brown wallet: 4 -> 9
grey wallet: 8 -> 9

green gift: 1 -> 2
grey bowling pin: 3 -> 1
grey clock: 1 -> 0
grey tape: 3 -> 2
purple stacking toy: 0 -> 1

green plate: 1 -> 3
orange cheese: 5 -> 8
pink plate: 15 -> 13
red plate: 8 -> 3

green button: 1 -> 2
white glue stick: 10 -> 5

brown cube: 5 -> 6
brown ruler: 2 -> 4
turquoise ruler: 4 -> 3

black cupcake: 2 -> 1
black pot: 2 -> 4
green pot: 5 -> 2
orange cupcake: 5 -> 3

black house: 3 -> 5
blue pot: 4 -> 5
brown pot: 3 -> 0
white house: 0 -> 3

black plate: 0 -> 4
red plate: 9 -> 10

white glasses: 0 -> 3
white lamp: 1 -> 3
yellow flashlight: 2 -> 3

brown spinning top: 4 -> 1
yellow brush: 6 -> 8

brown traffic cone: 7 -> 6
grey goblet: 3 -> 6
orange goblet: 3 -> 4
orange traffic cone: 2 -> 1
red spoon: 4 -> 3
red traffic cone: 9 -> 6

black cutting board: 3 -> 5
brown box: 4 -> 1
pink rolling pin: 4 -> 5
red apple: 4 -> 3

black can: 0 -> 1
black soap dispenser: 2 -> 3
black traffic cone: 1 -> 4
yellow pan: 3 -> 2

=====

• **Problem details**
Only the lines that contain the word "cone" should be copied from the material.

• **Exercise output**
brown traffic cone: 7 -> 6
orange traffic cone: 2 -> 1
red traffic cone: 9 -> 6
black traffic cone: 1 -> 4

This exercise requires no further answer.